● Problem to solve
Take the lines below from the one with "yellow marker: 1 -> 2" through the one with "turquoise cutting board: 7 -> 12" and retype them exactly. Include nothing else, and no pictures.

● Material for this exercise
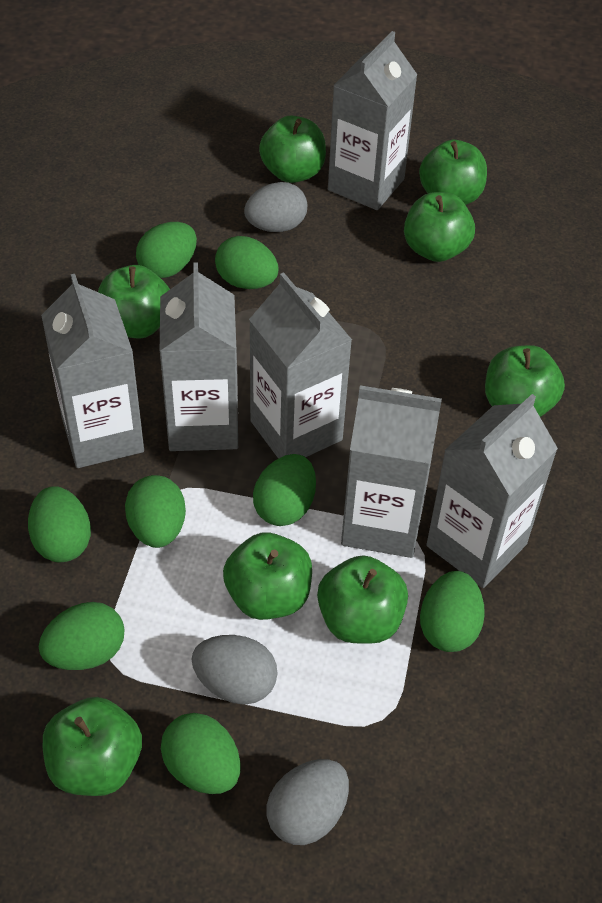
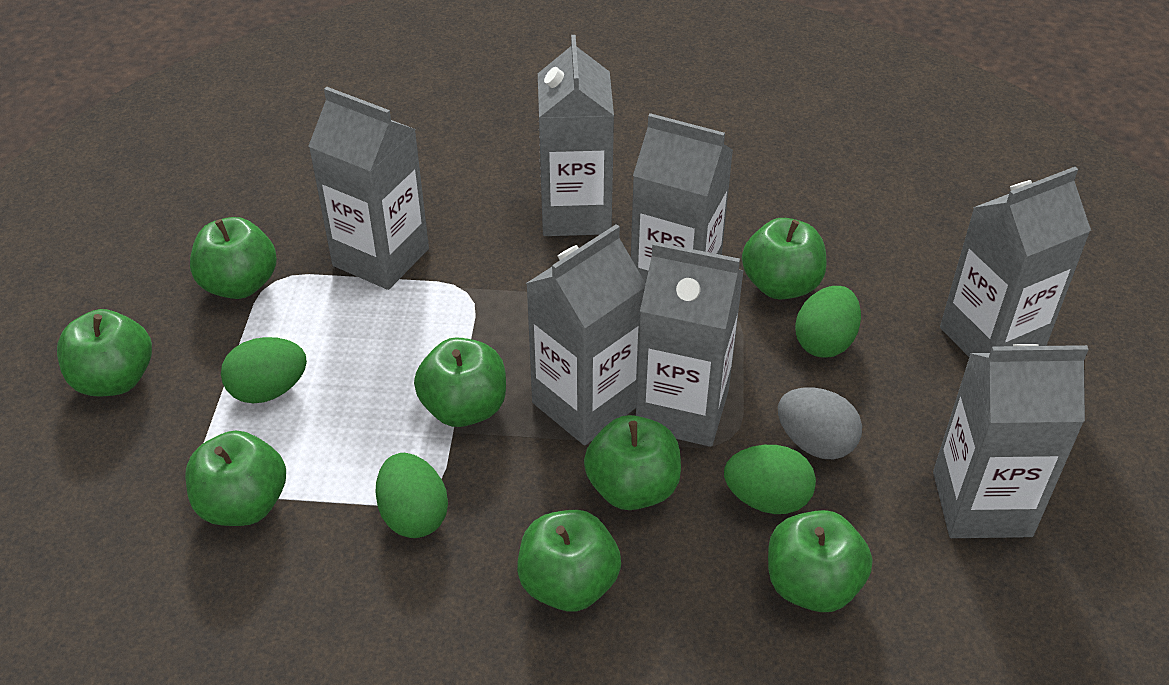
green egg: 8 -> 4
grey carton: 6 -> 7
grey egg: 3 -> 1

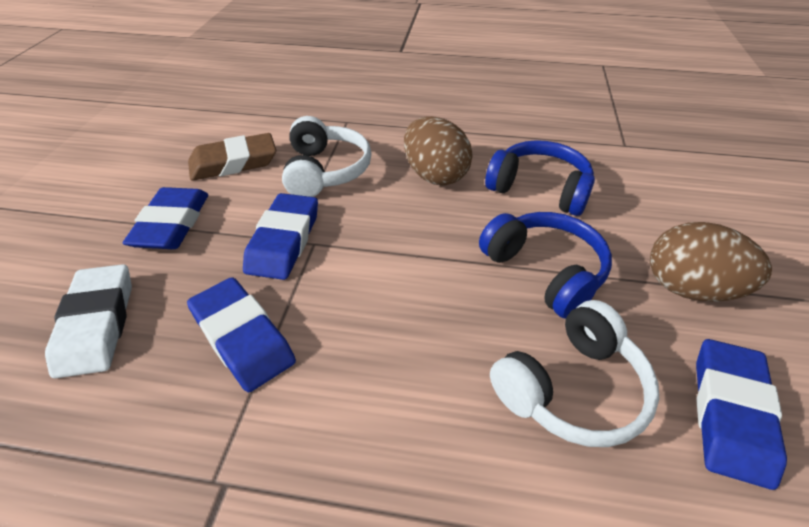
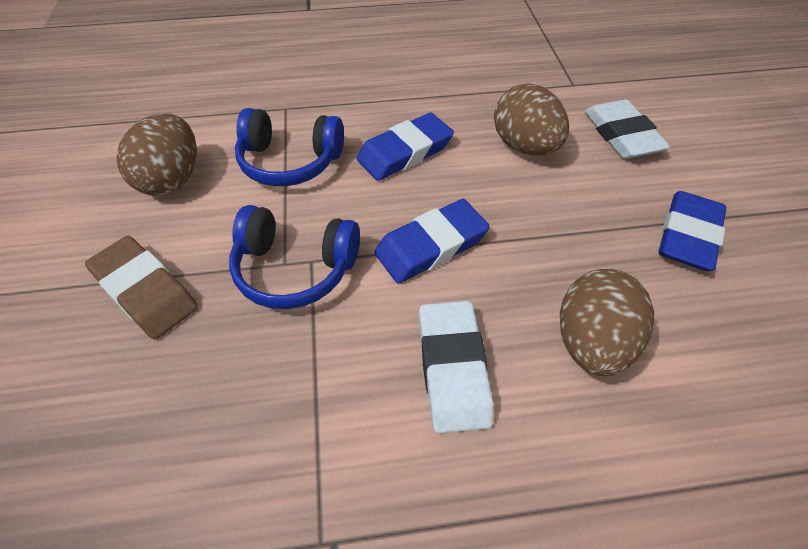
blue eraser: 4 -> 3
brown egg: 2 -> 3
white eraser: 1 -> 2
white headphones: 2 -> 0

==

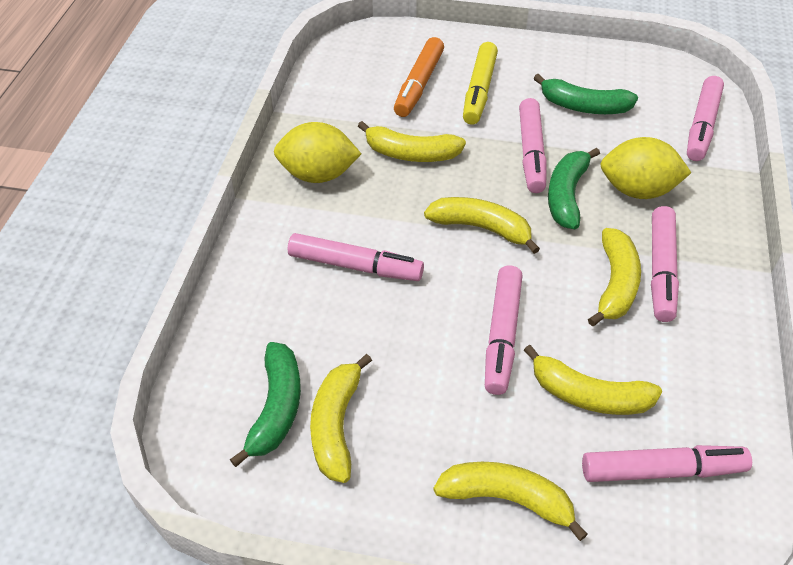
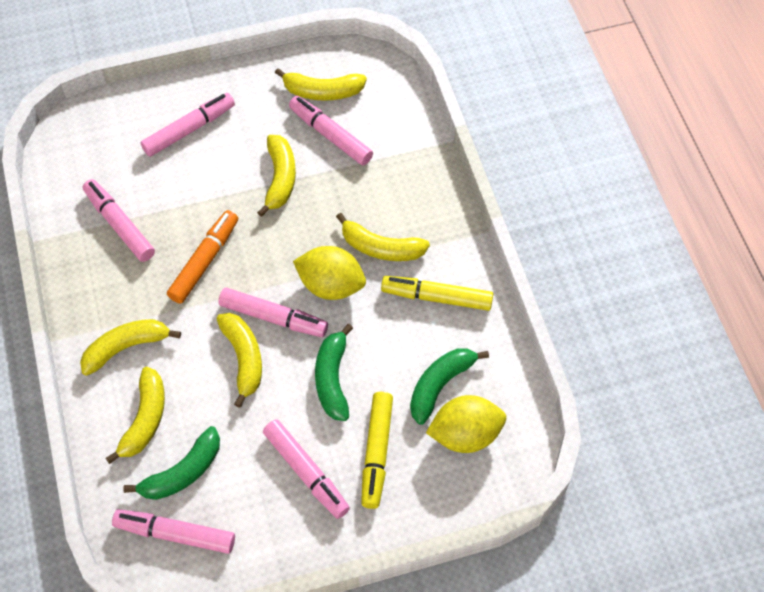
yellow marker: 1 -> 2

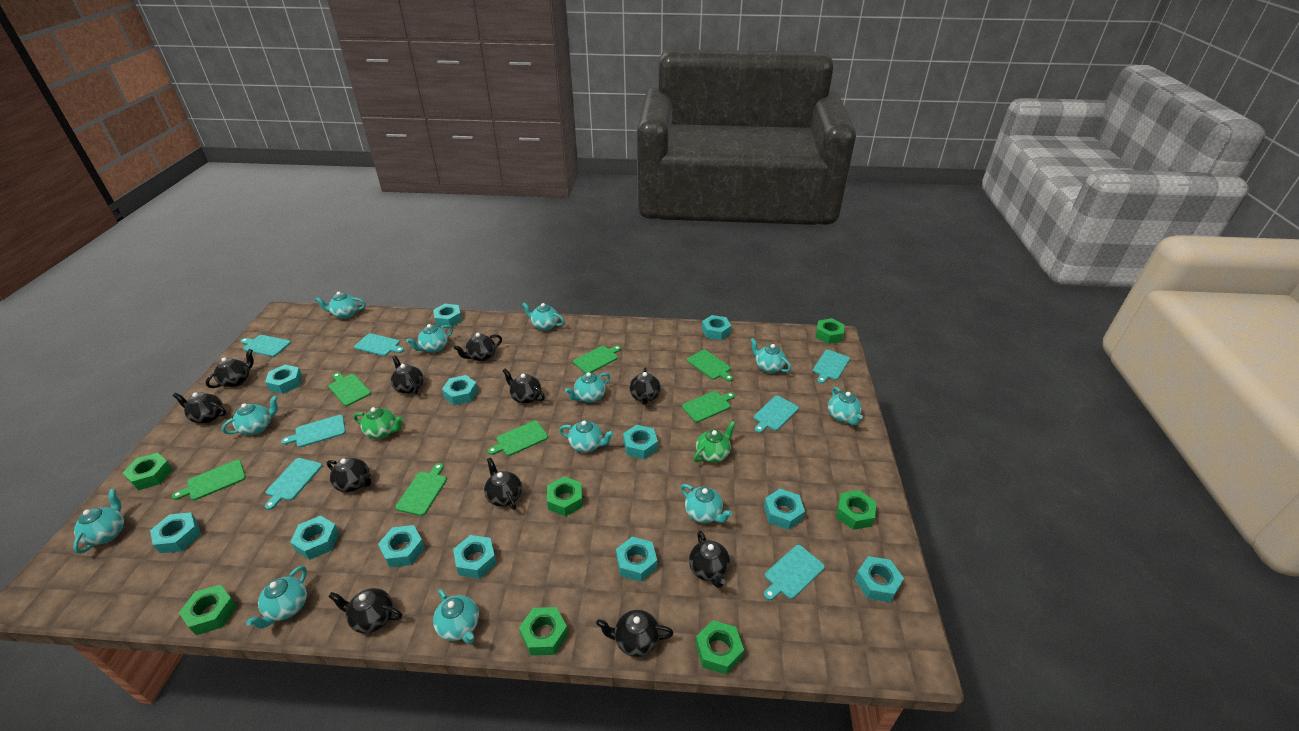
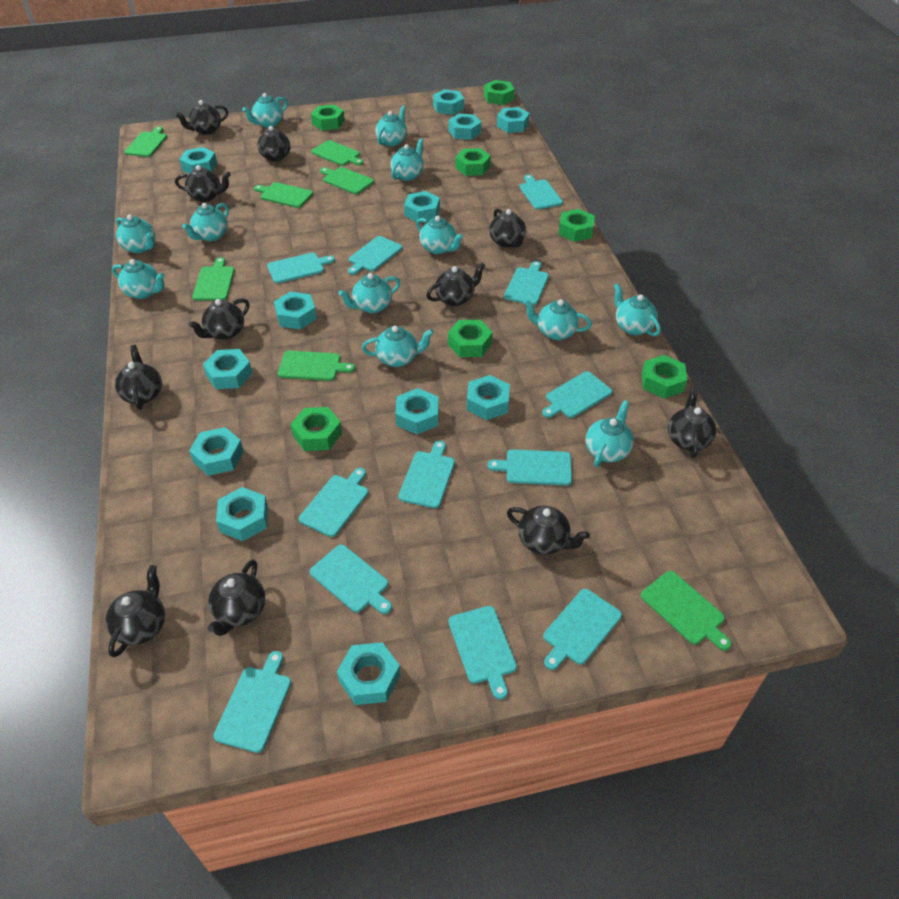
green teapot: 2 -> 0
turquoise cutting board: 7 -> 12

● Exercise result
yellow marker: 1 -> 2

green teapot: 2 -> 0
turquoise cutting board: 7 -> 12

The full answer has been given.